→ WHAT YOU ARE ASKED TO DO: Skipping the images, transcribe each record below as it is.

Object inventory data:
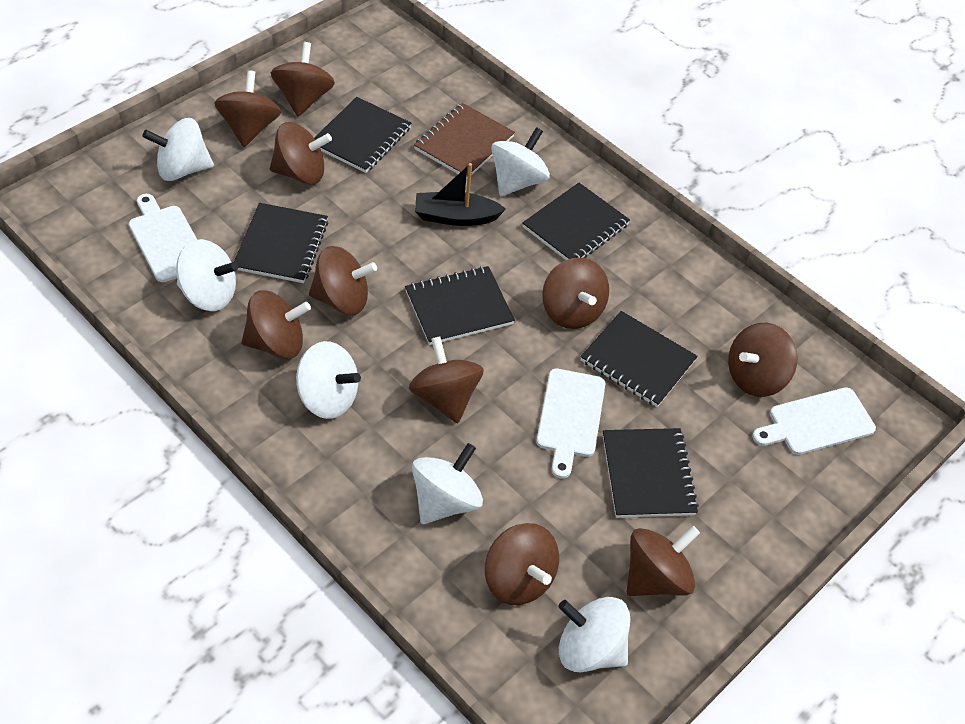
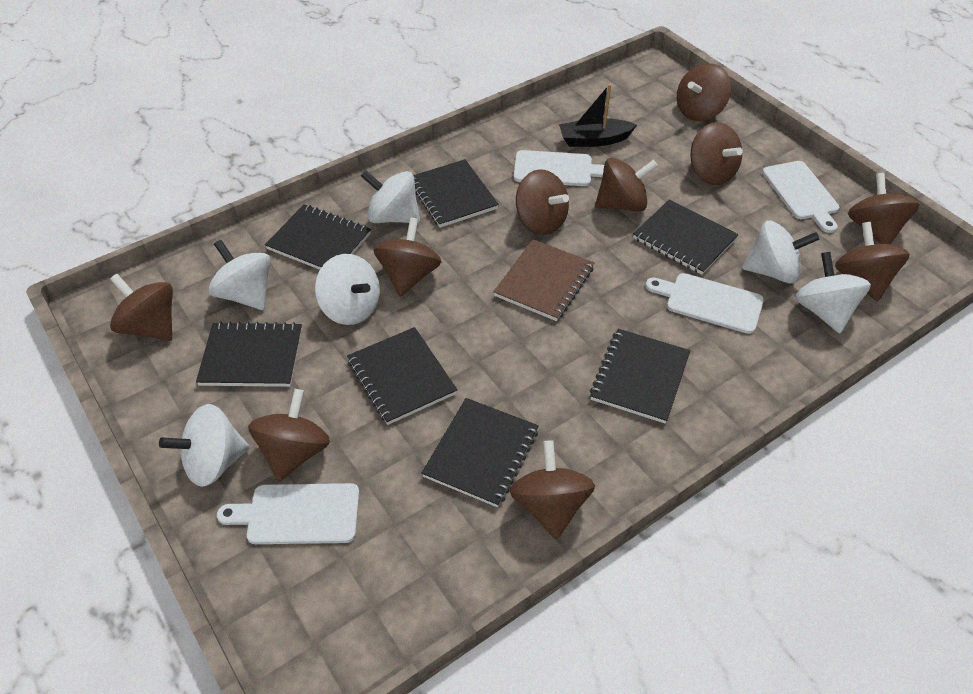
black notebook: [234,203,328,283] [314,97,411,173] [405,266,515,345] [522,183,630,260] [580,311,698,407] [603,428,699,518] = 6 -> [196,321,302,387] [265,204,371,270] [347,327,457,425] [413,159,499,228] [422,398,539,507] [590,329,690,424] [633,199,739,275] = 7
white cutting board: [129,194,197,282] [536,369,605,479] [752,387,876,455] = 3 -> [217,483,360,544] [514,150,604,186] [646,273,764,334] [762,161,839,233] = 4

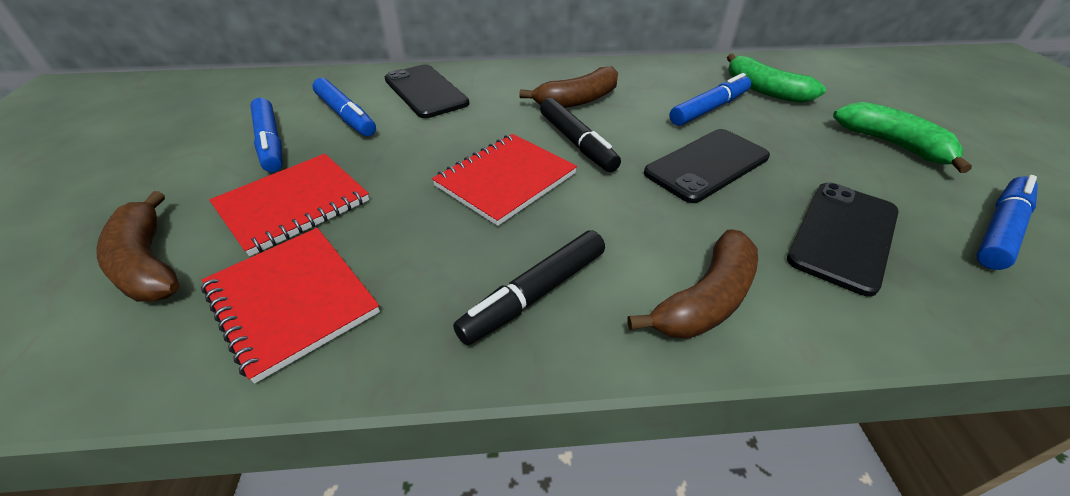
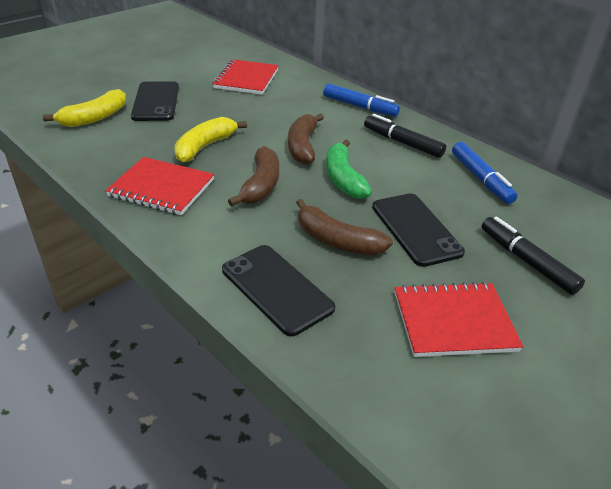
blue marker: [250,98,283,172] [313,78,376,137] [669,73,751,126] [976,175,1038,270] = 4 -> [323,84,400,117] [452,142,518,204] = 2
green banana: [727,54,826,103] [833,102,972,173] = 2 -> [326,139,372,199] = 1
yellow banana: none = 0 -> [43,89,126,127] [174,117,247,162] = 2

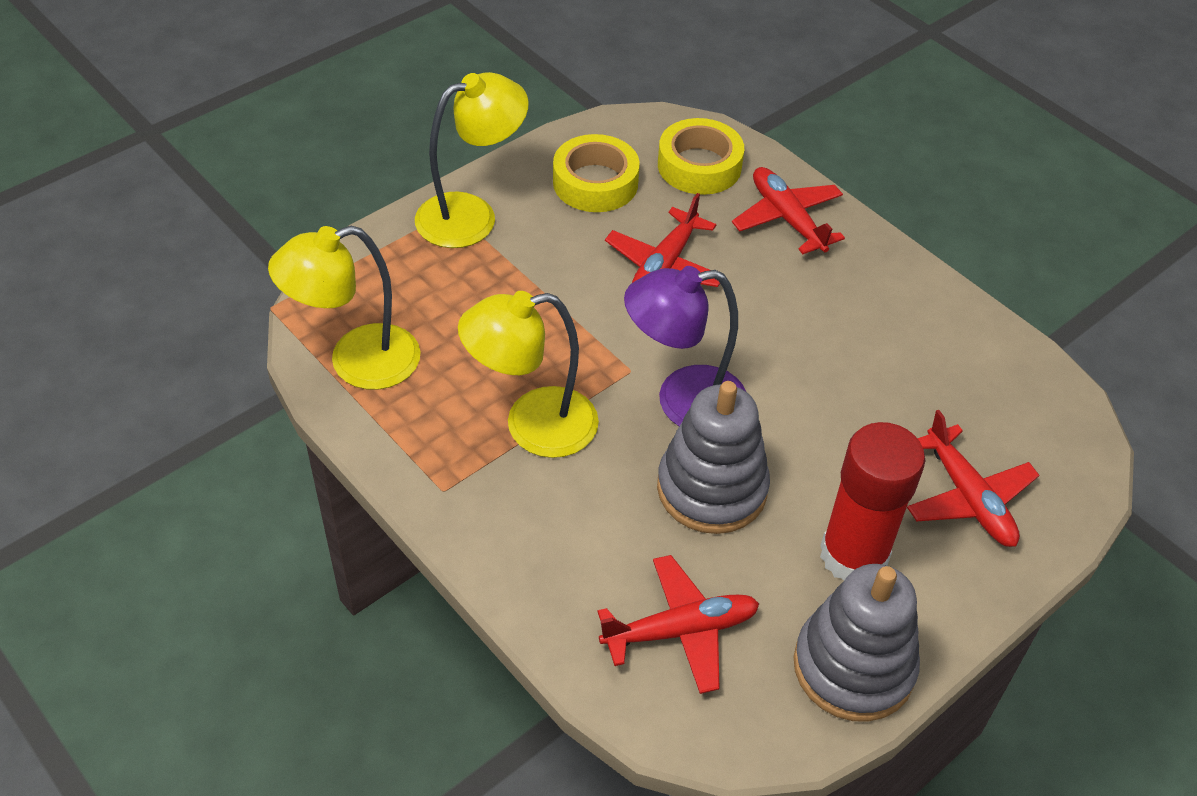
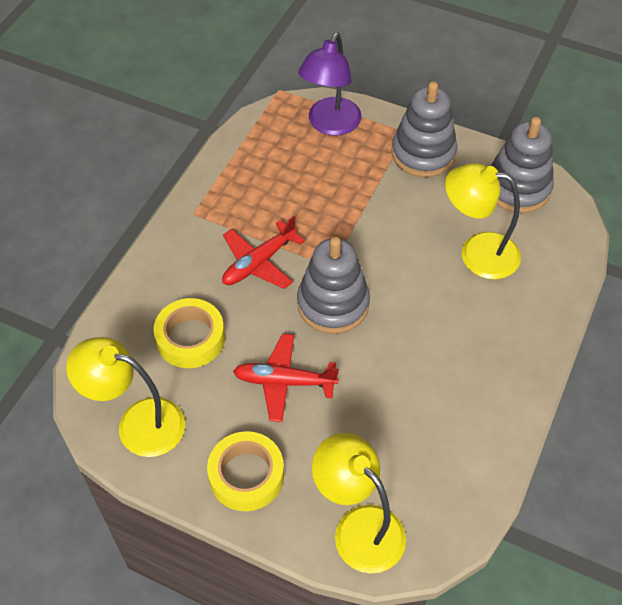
grey stacking toy: [657,381,770,534] [794,564,920,722] = 2 -> [297,237,370,334] [391,81,457,177] [490,117,554,213] = 3
red glue stick: [820,422,925,580] = 1 -> none = 0
red plane: [598,555,759,694] [605,193,720,287] [732,167,845,254] [907,410,1039,547] = 4 -> [222,216,305,289] [233,334,339,422] = 2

→ TASK RESULT:
black notebook: [234,203,328,283] [314,97,411,173] [405,266,515,345] [522,183,630,260] [580,311,698,407] [603,428,699,518] = 6 -> [196,321,302,387] [265,204,371,270] [347,327,457,425] [413,159,499,228] [422,398,539,507] [590,329,690,424] [633,199,739,275] = 7
white cutting board: [129,194,197,282] [536,369,605,479] [752,387,876,455] = 3 -> [217,483,360,544] [514,150,604,186] [646,273,764,334] [762,161,839,233] = 4

blue marker: [250,98,283,172] [313,78,376,137] [669,73,751,126] [976,175,1038,270] = 4 -> [323,84,400,117] [452,142,518,204] = 2
green banana: [727,54,826,103] [833,102,972,173] = 2 -> [326,139,372,199] = 1
yellow banana: none = 0 -> [43,89,126,127] [174,117,247,162] = 2

grey stacking toy: [657,381,770,534] [794,564,920,722] = 2 -> [297,237,370,334] [391,81,457,177] [490,117,554,213] = 3
red glue stick: [820,422,925,580] = 1 -> none = 0
red plane: [598,555,759,694] [605,193,720,287] [732,167,845,254] [907,410,1039,547] = 4 -> [222,216,305,289] [233,334,339,422] = 2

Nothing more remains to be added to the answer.